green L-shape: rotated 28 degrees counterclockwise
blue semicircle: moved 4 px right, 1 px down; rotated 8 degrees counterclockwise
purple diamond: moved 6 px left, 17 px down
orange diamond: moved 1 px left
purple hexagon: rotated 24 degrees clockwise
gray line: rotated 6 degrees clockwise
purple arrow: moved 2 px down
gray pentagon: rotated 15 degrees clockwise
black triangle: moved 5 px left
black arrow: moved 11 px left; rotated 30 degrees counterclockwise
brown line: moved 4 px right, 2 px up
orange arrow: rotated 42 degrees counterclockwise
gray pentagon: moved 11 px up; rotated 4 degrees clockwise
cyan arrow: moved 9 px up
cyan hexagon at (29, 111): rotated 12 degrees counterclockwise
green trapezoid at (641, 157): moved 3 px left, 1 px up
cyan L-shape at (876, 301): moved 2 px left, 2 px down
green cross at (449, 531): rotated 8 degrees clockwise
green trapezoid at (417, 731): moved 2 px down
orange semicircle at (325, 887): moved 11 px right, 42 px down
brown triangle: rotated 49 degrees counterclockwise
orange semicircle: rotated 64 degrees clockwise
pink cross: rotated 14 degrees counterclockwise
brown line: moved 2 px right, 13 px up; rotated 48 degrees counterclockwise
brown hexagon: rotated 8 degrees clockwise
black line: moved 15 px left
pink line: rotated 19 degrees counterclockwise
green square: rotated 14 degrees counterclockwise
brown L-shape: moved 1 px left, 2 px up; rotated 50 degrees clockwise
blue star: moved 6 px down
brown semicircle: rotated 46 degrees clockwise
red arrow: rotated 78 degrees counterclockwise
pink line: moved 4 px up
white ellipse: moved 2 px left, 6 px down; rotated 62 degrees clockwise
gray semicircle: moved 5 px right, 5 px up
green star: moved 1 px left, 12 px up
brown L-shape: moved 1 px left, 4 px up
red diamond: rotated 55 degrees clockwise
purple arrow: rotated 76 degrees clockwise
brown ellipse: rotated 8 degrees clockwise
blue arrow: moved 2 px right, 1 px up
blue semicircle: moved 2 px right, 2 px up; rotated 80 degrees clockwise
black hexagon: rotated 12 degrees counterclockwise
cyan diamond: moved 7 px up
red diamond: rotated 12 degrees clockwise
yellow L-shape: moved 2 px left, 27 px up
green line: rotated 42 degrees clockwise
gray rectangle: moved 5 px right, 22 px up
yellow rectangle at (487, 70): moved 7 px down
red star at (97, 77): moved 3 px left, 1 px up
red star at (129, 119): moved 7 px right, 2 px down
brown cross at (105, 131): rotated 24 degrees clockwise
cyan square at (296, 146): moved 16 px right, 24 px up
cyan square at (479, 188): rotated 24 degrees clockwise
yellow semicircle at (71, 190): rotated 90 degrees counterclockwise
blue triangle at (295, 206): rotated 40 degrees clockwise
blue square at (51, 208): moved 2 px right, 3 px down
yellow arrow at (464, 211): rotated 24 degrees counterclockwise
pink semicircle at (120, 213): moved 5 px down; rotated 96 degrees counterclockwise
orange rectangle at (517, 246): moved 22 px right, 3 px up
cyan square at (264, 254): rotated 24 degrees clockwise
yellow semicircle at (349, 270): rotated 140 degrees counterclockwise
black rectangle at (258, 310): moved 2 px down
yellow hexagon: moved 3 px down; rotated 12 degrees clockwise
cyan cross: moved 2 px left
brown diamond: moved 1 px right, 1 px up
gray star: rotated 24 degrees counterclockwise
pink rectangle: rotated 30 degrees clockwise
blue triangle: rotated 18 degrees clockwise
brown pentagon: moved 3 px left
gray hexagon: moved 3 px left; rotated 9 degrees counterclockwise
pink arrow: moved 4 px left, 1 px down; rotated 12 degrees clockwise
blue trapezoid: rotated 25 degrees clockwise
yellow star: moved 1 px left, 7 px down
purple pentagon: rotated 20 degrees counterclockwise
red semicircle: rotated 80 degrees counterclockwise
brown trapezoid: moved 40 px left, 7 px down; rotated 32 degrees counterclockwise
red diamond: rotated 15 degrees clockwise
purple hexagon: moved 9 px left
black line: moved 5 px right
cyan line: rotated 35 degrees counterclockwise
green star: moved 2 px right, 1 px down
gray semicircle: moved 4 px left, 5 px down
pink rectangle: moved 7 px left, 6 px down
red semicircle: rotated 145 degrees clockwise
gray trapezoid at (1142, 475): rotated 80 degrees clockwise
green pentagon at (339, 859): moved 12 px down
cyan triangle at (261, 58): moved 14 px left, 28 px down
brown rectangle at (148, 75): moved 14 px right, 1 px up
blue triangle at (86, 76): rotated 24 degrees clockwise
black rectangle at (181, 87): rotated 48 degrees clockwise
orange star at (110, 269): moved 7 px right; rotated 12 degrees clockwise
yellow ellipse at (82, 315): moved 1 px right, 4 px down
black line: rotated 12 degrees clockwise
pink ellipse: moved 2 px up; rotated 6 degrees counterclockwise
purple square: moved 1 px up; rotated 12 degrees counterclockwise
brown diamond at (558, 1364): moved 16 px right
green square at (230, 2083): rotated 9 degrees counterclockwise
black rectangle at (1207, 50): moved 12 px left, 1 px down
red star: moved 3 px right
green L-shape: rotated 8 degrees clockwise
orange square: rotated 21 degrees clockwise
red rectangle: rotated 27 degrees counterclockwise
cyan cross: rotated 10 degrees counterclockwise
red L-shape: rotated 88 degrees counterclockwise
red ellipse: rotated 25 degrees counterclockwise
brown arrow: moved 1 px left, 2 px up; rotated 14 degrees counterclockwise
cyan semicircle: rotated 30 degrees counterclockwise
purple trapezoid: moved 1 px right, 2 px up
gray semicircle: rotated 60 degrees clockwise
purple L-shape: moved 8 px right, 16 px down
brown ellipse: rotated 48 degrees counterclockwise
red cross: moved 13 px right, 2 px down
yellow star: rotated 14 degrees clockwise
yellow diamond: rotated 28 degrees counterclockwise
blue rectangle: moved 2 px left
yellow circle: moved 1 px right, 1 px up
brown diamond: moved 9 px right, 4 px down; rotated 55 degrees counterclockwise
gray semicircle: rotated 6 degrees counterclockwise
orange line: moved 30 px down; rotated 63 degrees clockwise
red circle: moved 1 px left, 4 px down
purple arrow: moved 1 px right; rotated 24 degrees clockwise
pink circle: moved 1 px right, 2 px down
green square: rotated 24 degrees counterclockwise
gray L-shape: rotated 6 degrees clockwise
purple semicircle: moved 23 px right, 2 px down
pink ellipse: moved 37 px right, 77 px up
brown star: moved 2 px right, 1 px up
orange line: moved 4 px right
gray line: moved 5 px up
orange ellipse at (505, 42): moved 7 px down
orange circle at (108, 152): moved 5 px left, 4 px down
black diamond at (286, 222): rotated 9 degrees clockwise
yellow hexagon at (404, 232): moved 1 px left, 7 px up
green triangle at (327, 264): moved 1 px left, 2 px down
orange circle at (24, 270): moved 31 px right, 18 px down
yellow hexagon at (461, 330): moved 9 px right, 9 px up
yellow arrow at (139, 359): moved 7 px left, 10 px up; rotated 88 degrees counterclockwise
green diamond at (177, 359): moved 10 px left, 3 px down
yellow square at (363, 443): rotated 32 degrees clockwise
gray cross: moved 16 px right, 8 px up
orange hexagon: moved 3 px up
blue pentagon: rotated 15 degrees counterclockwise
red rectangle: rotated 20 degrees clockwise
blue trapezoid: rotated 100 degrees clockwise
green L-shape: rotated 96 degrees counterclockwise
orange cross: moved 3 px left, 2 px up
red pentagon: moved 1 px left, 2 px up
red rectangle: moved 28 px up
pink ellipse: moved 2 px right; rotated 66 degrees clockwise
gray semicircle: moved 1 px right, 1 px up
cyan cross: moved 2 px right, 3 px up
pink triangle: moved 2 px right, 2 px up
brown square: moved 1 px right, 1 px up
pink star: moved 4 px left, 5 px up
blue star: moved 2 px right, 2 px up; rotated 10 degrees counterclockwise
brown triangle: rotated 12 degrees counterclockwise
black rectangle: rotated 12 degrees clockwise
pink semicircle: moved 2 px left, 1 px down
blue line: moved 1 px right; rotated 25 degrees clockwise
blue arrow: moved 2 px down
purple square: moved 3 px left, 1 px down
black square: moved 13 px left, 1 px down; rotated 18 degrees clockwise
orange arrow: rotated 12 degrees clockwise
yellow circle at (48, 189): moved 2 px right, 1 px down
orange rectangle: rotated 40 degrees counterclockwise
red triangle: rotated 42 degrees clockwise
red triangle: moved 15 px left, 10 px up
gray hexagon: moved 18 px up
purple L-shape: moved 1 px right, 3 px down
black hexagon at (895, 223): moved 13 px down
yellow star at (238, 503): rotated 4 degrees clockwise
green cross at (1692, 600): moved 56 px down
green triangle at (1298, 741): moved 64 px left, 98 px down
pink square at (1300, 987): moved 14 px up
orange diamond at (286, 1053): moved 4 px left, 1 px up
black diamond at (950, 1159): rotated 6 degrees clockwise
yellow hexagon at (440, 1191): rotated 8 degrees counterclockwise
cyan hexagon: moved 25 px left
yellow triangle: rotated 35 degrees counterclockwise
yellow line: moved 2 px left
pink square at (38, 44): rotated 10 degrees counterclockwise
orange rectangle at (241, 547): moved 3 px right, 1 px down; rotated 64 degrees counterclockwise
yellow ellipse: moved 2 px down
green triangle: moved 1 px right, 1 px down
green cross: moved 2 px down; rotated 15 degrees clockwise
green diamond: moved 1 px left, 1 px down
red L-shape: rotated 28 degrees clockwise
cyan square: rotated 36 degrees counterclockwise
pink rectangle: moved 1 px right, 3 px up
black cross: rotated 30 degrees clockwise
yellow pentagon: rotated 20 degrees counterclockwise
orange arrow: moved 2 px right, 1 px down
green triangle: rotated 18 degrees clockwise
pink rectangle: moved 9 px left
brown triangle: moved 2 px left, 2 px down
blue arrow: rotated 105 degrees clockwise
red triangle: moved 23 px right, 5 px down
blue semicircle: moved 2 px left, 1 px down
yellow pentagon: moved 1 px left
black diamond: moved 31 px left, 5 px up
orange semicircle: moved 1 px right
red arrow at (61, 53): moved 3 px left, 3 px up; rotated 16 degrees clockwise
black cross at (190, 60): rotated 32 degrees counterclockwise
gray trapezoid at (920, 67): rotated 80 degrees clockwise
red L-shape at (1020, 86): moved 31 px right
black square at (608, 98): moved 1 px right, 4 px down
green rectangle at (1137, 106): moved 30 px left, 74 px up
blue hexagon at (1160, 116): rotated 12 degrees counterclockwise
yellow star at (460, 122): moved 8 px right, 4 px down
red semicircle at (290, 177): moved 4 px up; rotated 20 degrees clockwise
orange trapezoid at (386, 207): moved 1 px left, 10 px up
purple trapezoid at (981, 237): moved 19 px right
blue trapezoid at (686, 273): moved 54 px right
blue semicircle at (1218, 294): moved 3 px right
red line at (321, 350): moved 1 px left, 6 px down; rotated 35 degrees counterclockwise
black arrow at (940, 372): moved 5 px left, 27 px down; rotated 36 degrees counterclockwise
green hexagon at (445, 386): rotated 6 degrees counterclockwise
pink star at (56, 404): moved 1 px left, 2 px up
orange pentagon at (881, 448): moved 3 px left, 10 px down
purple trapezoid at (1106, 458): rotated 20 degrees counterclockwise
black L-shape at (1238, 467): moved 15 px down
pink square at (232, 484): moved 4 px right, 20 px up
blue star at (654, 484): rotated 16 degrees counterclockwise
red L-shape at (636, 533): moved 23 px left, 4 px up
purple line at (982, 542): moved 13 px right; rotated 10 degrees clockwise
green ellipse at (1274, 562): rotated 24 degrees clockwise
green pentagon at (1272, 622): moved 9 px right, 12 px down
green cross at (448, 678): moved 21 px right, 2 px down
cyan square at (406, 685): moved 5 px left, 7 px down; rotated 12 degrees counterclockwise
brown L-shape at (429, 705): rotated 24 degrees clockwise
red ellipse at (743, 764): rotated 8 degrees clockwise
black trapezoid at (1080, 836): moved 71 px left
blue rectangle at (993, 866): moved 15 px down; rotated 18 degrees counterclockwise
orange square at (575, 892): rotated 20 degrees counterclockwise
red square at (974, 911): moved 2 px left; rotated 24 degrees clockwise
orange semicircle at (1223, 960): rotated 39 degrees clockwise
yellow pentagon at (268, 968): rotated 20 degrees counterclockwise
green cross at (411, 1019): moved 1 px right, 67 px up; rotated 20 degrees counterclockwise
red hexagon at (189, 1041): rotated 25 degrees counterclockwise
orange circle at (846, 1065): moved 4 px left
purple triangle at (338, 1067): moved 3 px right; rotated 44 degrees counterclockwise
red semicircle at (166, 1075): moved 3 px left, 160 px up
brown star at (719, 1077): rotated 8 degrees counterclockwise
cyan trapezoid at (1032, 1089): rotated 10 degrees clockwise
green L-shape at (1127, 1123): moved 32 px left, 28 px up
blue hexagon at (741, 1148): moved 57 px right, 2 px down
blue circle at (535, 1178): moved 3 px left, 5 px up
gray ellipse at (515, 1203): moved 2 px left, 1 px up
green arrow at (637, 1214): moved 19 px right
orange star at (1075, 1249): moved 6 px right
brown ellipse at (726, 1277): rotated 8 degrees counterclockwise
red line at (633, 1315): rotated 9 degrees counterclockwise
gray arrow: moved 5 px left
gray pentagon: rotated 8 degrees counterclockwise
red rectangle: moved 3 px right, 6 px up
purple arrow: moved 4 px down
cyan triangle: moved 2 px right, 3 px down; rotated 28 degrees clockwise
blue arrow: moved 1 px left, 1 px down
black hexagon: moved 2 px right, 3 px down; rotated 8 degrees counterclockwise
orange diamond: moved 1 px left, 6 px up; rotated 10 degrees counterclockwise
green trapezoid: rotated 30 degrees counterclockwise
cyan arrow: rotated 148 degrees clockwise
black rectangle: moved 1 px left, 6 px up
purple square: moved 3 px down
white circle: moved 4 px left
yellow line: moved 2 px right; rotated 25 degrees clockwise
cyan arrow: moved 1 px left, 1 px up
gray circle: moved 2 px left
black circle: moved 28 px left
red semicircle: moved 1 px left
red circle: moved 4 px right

BRIEF: Rewrite the stretch from the start of the records through the line containing "blue semicircle: moved 2 px right, 2", renaming "L-shape" to "L-block" and keeping everything else the same.

RESULT OF THE TASK:
green L-block: rotated 28 degrees counterclockwise
blue semicircle: moved 4 px right, 1 px down; rotated 8 degrees counterclockwise
purple diamond: moved 6 px left, 17 px down
orange diamond: moved 1 px left
purple hexagon: rotated 24 degrees clockwise
gray line: rotated 6 degrees clockwise
purple arrow: moved 2 px down
gray pentagon: rotated 15 degrees clockwise
black triangle: moved 5 px left
black arrow: moved 11 px left; rotated 30 degrees counterclockwise
brown line: moved 4 px right, 2 px up
orange arrow: rotated 42 degrees counterclockwise
gray pentagon: moved 11 px up; rotated 4 degrees clockwise
cyan arrow: moved 9 px up
cyan hexagon at (29, 111): rotated 12 degrees counterclockwise
green trapezoid at (641, 157): moved 3 px left, 1 px up
cyan L-block at (876, 301): moved 2 px left, 2 px down
green cross at (449, 531): rotated 8 degrees clockwise
green trapezoid at (417, 731): moved 2 px down
orange semicircle at (325, 887): moved 11 px right, 42 px down
brown triangle: rotated 49 degrees counterclockwise
orange semicircle: rotated 64 degrees clockwise
pink cross: rotated 14 degrees counterclockwise
brown line: moved 2 px right, 13 px up; rotated 48 degrees counterclockwise
brown hexagon: rotated 8 degrees clockwise
black line: moved 15 px left
pink line: rotated 19 degrees counterclockwise
green square: rotated 14 degrees counterclockwise
brown L-block: moved 1 px left, 2 px up; rotated 50 degrees clockwise
blue star: moved 6 px down
brown semicircle: rotated 46 degrees clockwise
red arrow: rotated 78 degrees counterclockwise
pink line: moved 4 px up
white ellipse: moved 2 px left, 6 px down; rotated 62 degrees clockwise
gray semicircle: moved 5 px right, 5 px up
green star: moved 1 px left, 12 px up
brown L-block: moved 1 px left, 4 px up
red diamond: rotated 55 degrees clockwise
purple arrow: rotated 76 degrees clockwise
brown ellipse: rotated 8 degrees clockwise
blue arrow: moved 2 px right, 1 px up
blue semicircle: moved 2 px right, 2 px up; rotated 80 degrees clockwise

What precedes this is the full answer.